PROBLEM TO WORK ON:
Reproduce every entry that follows word for word, but omit the images.

Object change listings:
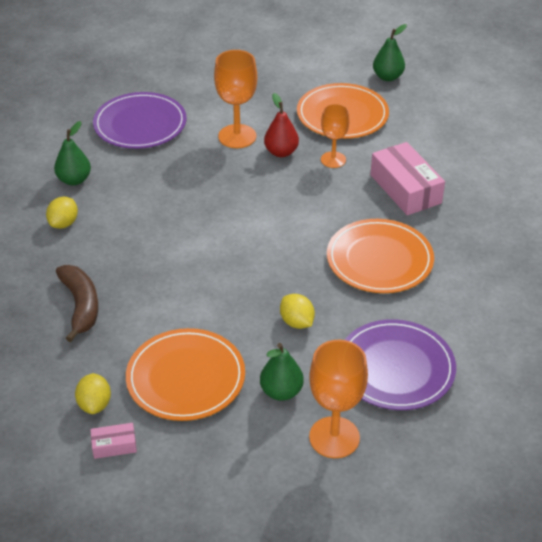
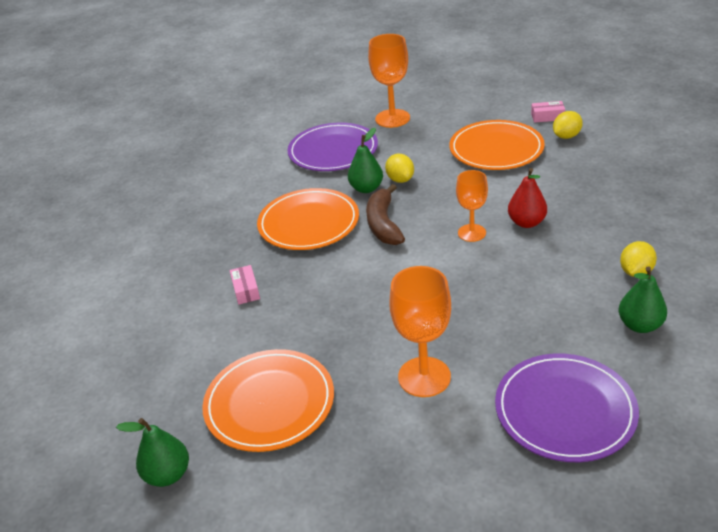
camera: 165 degrees left, 5 degrees down
(81, 306) = (594, 196): brown banana -> brown banana (383, 224)
(95, 404) = (566, 136): yellow lemon -> yellow lemon turned 45 degrees clockwise
(281, 152) = (371, 347): red pear -> red pear (526, 222)
(281, 392) = (423, 140): green pear -> green pear (366, 188)
(333, 160) = (310, 332): orange goblet -> orange goblet (471, 233)
(405, 189) = (246, 290): pink box -> pink box, size x0.48

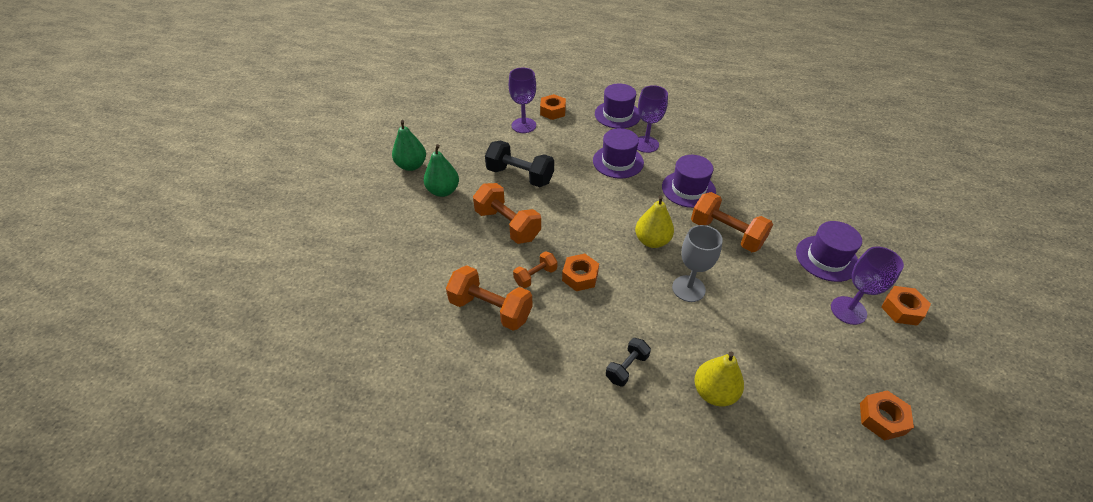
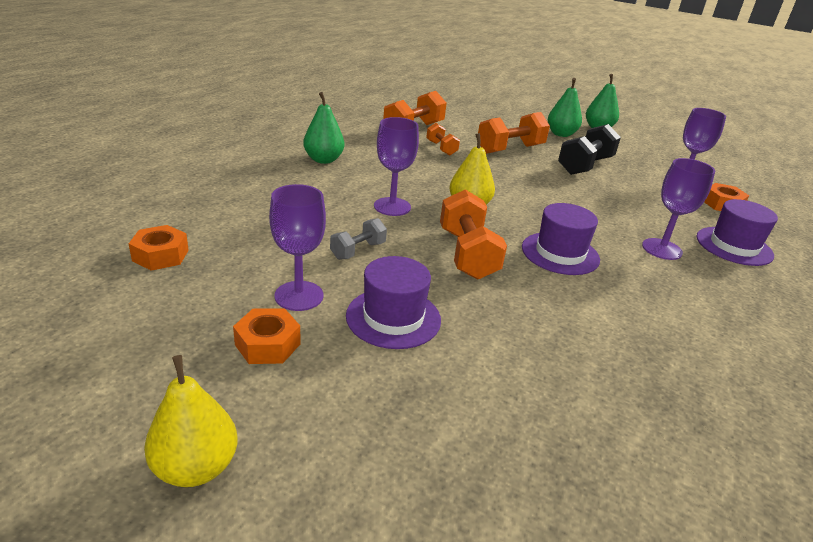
camera: 100 degrees right, 15 degrees down
(580, 276) = (433, 164): orange nut -> none
(618, 161) = (617, 221): purple hat -> none
(627, 368) = (323, 160): black dumbbell -> green pear
(688, 288) = (392, 207): grey goblet -> purple goblet
(714, 392) = (270, 185): yellow pear -> yellow pear (196, 467)
(726, 234) = (467, 254): orange dumbbell -> orange dumbbell turned 60 degrees counterclockwise
(771, 293) = (358, 251): none -> grey dumbbell

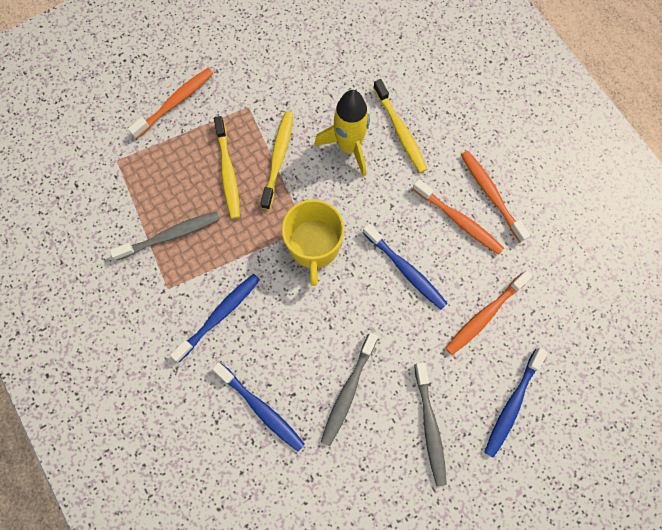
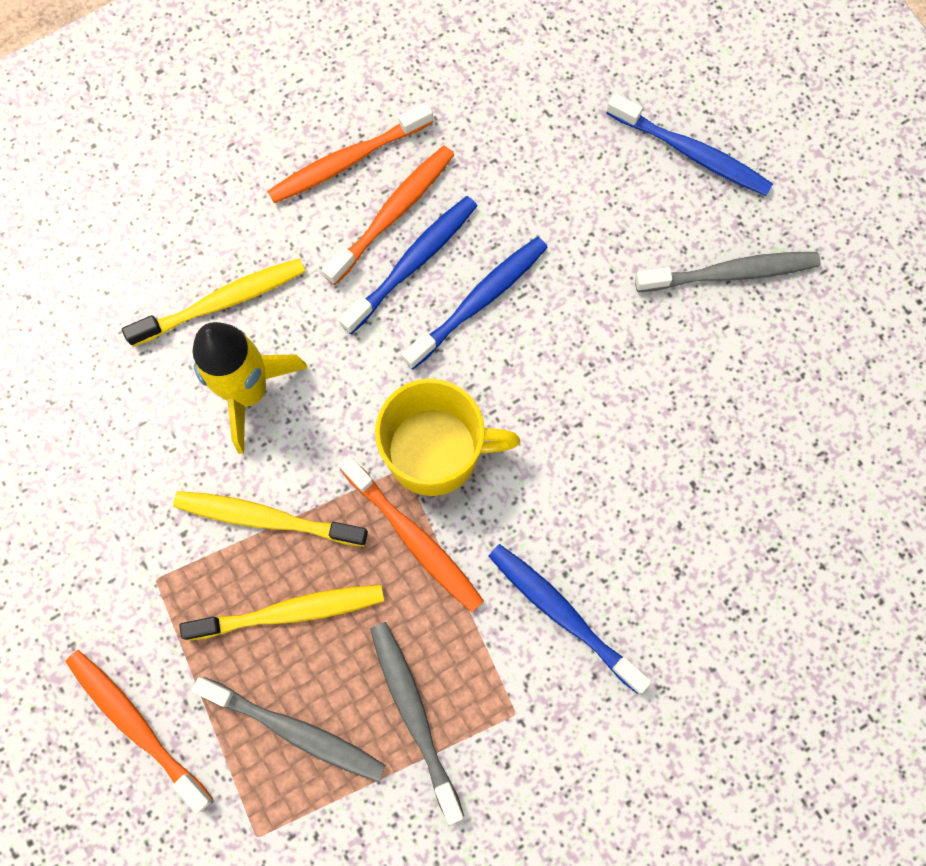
camera: 90 degrees left, 0 degrees up
(261, 408) = (718, 536): blue toothbrush -> blue toothbrush (413, 263)
(348, 391) = (684, 396): grey toothbrush -> grey toothbrush (295, 731)
(484, 315) = (554, 183): orange toothbrush -> orange toothbrush (414, 539)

ANSWER BOX:
camera: 165 degrees left, 5 degrees down
(81, 306) = (594, 196): brown banana -> brown banana (383, 224)
(95, 404) = (566, 136): yellow lemon -> yellow lemon turned 45 degrees clockwise
(281, 152) = (371, 347): red pear -> red pear (526, 222)
(281, 392) = (423, 140): green pear -> green pear (366, 188)
(333, 160) = (310, 332): orange goblet -> orange goblet (471, 233)
(405, 189) = (246, 290): pink box -> pink box, size x0.48

camera: 100 degrees right, 15 degrees down
(580, 276) = (433, 164): orange nut -> none
(618, 161) = (617, 221): purple hat -> none
(627, 368) = (323, 160): black dumbbell -> green pear
(688, 288) = (392, 207): grey goblet -> purple goblet
(714, 392) = (270, 185): yellow pear -> yellow pear (196, 467)
(726, 234) = (467, 254): orange dumbbell -> orange dumbbell turned 60 degrees counterclockwise
(771, 293) = (358, 251): none -> grey dumbbell

camera: 90 degrees left, 0 degrees up
(261, 408) = (718, 536): blue toothbrush -> blue toothbrush (413, 263)
(348, 391) = (684, 396): grey toothbrush -> grey toothbrush (295, 731)
(484, 315) = (554, 183): orange toothbrush -> orange toothbrush (414, 539)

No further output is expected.